### WHAT TO DO
Restate word for word each line from the one containing "black line: (471, 178) -> (313, 223), moved" through the end of the material, and nothing more. Drop every picture.

### THE DATA
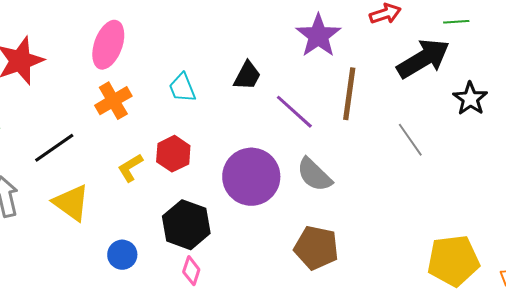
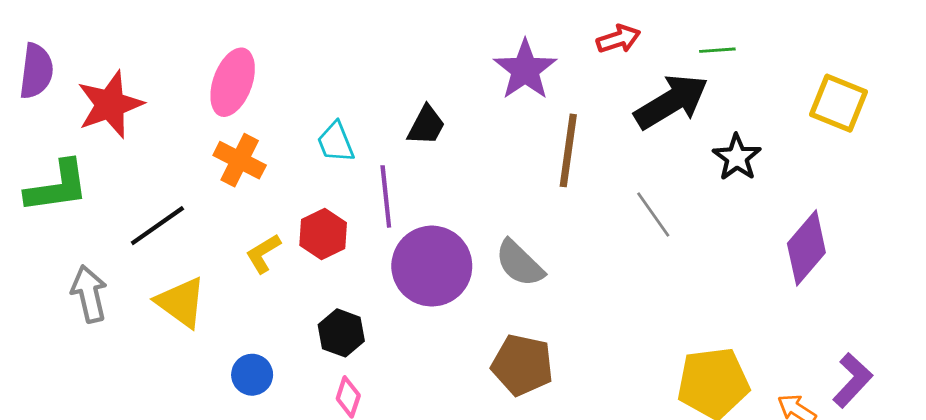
orange cross: (113, 101) -> (240, 160), turned -33
purple line: (294, 112) -> (386, 196), moved, turned 42
black hexagon: (186, 225) -> (341, 333), size x0.7

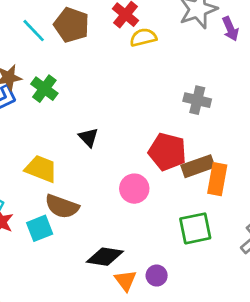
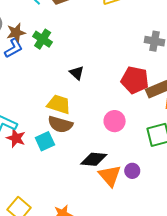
yellow trapezoid: (41, 169) -> (59, 104), moved
pink circle: (134, 189) -> (115, 121), moved
orange triangle: (125, 280) -> (110, 176), size x1.4

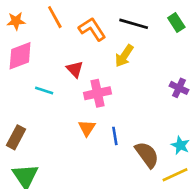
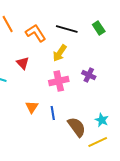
purple cross: (179, 88) -> (89, 75), moved
pink cross: (98, 93) -> (59, 81), moved

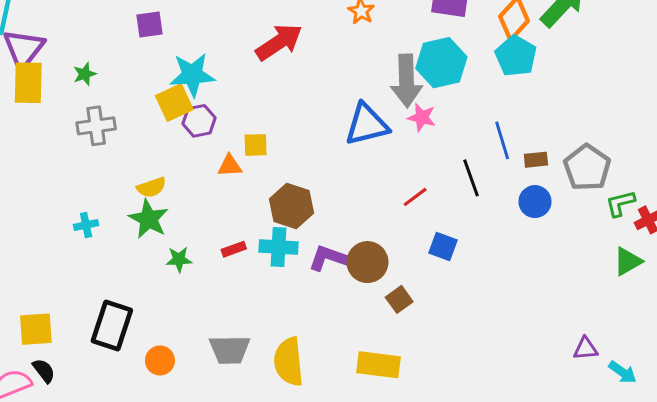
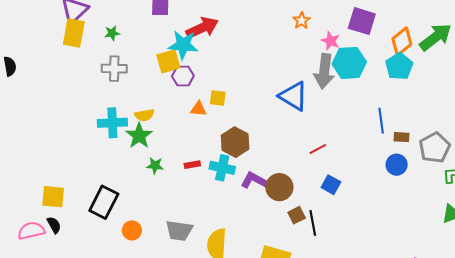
red arrow: (279, 42) -> (202, 28), moved
pink star: (422, 117) -> (331, 41), moved
blue triangle: (367, 125) -> (293, 96), turned 36
black line: (471, 178) -> (313, 223), moved
cyan cross: (86, 225) -> (112, 123), moved, size x1.8

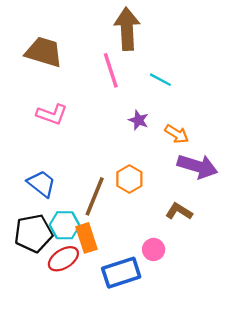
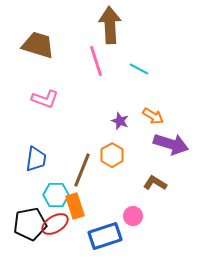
purple star: (139, 120) -> (120, 121), moved
blue trapezoid: (41, 184) -> (36, 159), turned 60
black pentagon: (33, 233) -> (30, 224), moved

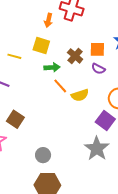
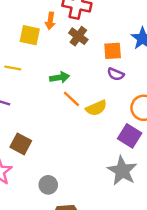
yellow square: (41, 45) -> (30, 35), moved
brown cross: (75, 56) -> (78, 36), moved
gray circle: (43, 155) -> (48, 185), moved

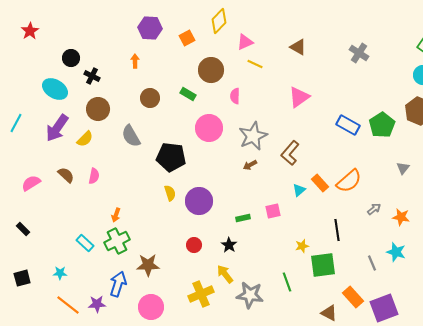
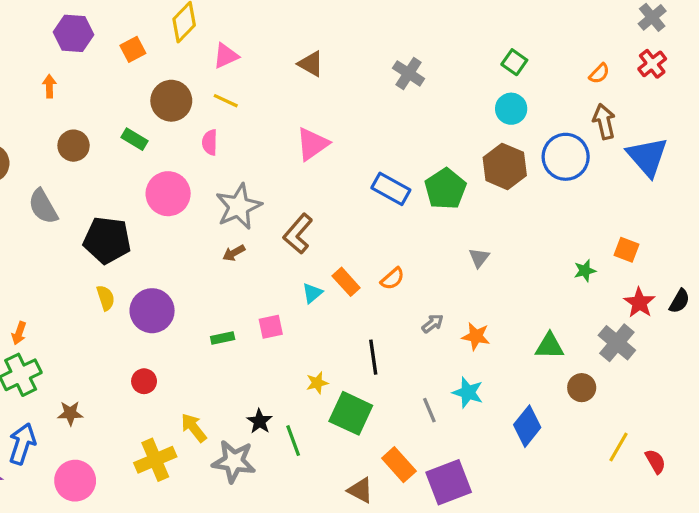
yellow line: (255, 64) -> (226, 101), moved
orange semicircle: (349, 181) -> (393, 279), size x0.6
black star: (229, 245) -> (259, 421), moved
brown star: (148, 265) -> (70, 413), size x0.7
green square: (323, 265) -> (351, 413), turned 32

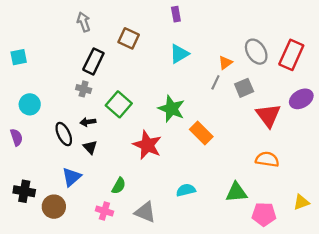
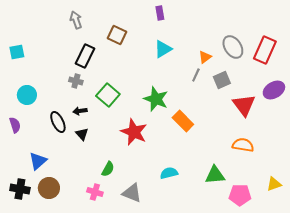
blue triangle: (71, 177) -> (38, 161), moved
black cross: (24, 191) -> (20, 189), moved

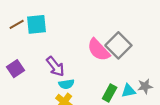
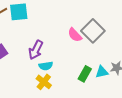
pink semicircle: (99, 50) -> (75, 35), size x0.7
purple arrow: (55, 66) -> (36, 50), turned 66

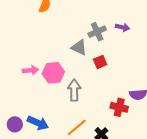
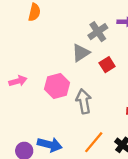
gray triangle: (79, 47) -> (81, 53), turned -48
pink arrow: (30, 70) -> (18, 81), moved

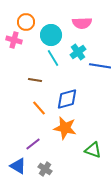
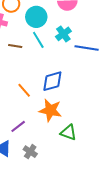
brown line: (35, 80) -> (15, 46), moved
green triangle: (93, 150) -> (68, 132), moved

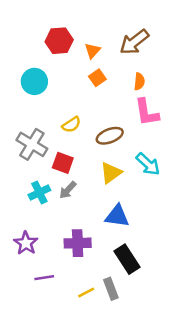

### RESPONSE TO THIS TASK
black line: (471, 178) -> (313, 223), moved
cyan cross: (86, 225) -> (112, 123), moved, size x1.8

purple star: (139, 120) -> (120, 121), moved
blue trapezoid: (41, 184) -> (36, 159), turned 60
black pentagon: (33, 233) -> (30, 224), moved

yellow square: (41, 45) -> (30, 35), moved
brown cross: (75, 56) -> (78, 36), moved
gray circle: (43, 155) -> (48, 185), moved

yellow line: (255, 64) -> (226, 101), moved
orange semicircle: (349, 181) -> (393, 279), size x0.6
black star: (229, 245) -> (259, 421), moved
brown star: (148, 265) -> (70, 413), size x0.7
green square: (323, 265) -> (351, 413), turned 32

blue triangle: (71, 177) -> (38, 161), moved
black cross: (24, 191) -> (20, 189), moved

pink semicircle: (99, 50) -> (75, 35), size x0.7
purple arrow: (55, 66) -> (36, 50), turned 66

gray triangle: (79, 47) -> (81, 53), turned -48
pink arrow: (30, 70) -> (18, 81), moved

brown line: (35, 80) -> (15, 46), moved
green triangle: (93, 150) -> (68, 132), moved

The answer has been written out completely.